Please write out the records exactly.

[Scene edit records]
────────────────────
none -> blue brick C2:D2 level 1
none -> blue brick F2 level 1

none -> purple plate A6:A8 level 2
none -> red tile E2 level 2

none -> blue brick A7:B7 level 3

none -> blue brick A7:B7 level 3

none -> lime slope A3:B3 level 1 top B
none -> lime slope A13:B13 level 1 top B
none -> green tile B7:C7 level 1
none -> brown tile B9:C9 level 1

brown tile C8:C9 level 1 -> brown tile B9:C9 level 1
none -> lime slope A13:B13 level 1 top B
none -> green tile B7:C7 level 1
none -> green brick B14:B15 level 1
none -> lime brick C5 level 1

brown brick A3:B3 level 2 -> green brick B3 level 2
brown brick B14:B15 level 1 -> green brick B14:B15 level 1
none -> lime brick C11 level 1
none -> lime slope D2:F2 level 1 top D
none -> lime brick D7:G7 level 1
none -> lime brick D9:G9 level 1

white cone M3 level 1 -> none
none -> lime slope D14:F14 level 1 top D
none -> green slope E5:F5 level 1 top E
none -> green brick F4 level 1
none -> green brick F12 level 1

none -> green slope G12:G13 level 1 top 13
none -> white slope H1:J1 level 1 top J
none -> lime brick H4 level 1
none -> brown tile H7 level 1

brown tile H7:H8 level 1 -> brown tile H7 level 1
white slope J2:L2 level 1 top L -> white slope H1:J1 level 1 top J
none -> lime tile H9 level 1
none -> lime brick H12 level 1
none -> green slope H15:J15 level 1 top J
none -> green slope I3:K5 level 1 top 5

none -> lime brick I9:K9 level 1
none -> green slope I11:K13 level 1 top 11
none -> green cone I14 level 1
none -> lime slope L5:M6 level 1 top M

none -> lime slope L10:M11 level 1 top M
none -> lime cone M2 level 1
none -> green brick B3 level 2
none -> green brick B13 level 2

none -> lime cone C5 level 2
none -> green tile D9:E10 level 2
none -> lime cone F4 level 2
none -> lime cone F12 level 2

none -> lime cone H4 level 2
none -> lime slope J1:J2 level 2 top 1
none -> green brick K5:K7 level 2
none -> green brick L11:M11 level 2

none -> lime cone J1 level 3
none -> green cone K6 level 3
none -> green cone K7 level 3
────────────────────
Answer below:
none -> blue brick C2:D2 level 1
none -> blue brick F2 level 1

none -> purple plate A6:A8 level 2
none -> red tile E2 level 2

none -> blue brick A7:B7 level 3

none -> blue brick A7:B7 level 3

none -> lime slope A3:B3 level 1 top B
none -> lime slope A13:B13 level 1 top B
none -> green tile B7:C7 level 1
none -> brown tile B9:C9 level 1

brown tile C8:C9 level 1 -> brown tile B9:C9 level 1
none -> lime slope A13:B13 level 1 top B
none -> green tile B7:C7 level 1
none -> green brick B14:B15 level 1
none -> lime brick C5 level 1

brown brick A3:B3 level 2 -> green brick B3 level 2
brown brick B14:B15 level 1 -> green brick B14:B15 level 1
none -> lime brick C11 level 1
none -> lime slope D2:F2 level 1 top D
none -> lime brick D7:G7 level 1
none -> lime brick D9:G9 level 1

white cone M3 level 1 -> none
none -> lime slope D14:F14 level 1 top D
none -> green slope E5:F5 level 1 top E
none -> green brick F4 level 1
none -> green brick F12 level 1

none -> green slope G12:G13 level 1 top 13
none -> white slope H1:J1 level 1 top J
none -> lime brick H4 level 1
none -> brown tile H7 level 1

brown tile H7:H8 level 1 -> brown tile H7 level 1
white slope J2:L2 level 1 top L -> white slope H1:J1 level 1 top J
none -> lime tile H9 level 1
none -> lime brick H12 level 1
none -> green slope H15:J15 level 1 top J
none -> green slope I3:K5 level 1 top 5

none -> lime brick I9:K9 level 1
none -> green slope I11:K13 level 1 top 11
none -> green cone I14 level 1
none -> lime slope L5:M6 level 1 top M

none -> lime slope L10:M11 level 1 top M
none -> lime cone M2 level 1
none -> green brick B3 level 2
none -> green brick B13 level 2

none -> lime cone C5 level 2
none -> green tile D9:E10 level 2
none -> lime cone F4 level 2
none -> lime cone F12 level 2

none -> lime cone H4 level 2
none -> lime slope J1:J2 level 2 top 1
none -> green brick K5:K7 level 2
none -> green brick L11:M11 level 2

none -> lime cone J1 level 3
none -> green cone K6 level 3
none -> green cone K7 level 3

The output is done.